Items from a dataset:
────────────────────────────────────────
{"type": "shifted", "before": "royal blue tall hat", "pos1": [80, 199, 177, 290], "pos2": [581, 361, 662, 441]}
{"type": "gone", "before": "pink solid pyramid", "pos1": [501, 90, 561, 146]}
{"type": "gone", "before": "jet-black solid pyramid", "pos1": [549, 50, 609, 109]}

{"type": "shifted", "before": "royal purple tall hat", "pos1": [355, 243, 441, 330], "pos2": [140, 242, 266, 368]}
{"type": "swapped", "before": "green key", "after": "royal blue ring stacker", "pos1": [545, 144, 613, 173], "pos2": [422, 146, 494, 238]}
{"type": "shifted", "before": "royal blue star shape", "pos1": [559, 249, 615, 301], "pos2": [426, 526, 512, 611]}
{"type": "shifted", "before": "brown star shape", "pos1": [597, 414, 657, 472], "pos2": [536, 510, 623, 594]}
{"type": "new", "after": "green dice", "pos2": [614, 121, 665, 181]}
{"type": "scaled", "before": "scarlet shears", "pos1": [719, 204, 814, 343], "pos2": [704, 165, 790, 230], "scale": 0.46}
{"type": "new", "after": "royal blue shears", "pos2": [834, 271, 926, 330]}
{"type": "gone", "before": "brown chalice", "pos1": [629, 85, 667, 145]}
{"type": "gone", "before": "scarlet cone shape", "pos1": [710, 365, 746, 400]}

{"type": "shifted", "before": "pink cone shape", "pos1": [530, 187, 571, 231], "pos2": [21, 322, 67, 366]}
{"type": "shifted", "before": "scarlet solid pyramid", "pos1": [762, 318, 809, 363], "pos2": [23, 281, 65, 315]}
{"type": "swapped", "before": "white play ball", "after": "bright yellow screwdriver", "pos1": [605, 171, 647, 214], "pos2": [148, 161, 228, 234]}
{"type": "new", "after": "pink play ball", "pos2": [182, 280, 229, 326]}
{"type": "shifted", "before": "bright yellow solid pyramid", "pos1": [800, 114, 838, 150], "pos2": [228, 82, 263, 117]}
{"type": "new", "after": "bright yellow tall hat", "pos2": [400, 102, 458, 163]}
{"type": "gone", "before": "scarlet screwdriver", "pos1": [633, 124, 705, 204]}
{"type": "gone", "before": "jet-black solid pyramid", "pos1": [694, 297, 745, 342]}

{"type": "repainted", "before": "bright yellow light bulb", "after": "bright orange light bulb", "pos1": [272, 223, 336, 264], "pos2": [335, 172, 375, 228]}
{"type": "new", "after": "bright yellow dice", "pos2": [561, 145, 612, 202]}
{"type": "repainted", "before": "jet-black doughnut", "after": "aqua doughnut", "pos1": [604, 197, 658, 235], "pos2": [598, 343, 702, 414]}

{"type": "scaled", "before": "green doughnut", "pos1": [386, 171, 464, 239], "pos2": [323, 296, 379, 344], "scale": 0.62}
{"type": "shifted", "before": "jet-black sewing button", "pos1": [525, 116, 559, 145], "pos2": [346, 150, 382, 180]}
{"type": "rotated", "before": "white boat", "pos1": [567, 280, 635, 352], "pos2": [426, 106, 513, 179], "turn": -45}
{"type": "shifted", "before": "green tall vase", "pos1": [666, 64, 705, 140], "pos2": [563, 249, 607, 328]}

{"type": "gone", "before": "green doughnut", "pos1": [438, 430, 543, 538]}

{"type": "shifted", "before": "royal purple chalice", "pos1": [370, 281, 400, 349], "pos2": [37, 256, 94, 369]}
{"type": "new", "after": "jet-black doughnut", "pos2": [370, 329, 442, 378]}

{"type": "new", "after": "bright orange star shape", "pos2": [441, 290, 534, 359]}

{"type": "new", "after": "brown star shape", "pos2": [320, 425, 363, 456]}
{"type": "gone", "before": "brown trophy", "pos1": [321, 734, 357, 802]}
────────────────────────────────────────
EXERCISE DETAILS. Gather and copy every line of the data in which the string "shears" is found.

OUTPUT OF THE EXERCISE.
{"type": "scaled", "before": "scarlet shears", "pos1": [719, 204, 814, 343], "pos2": [704, 165, 790, 230], "scale": 0.46}
{"type": "new", "after": "royal blue shears", "pos2": [834, 271, 926, 330]}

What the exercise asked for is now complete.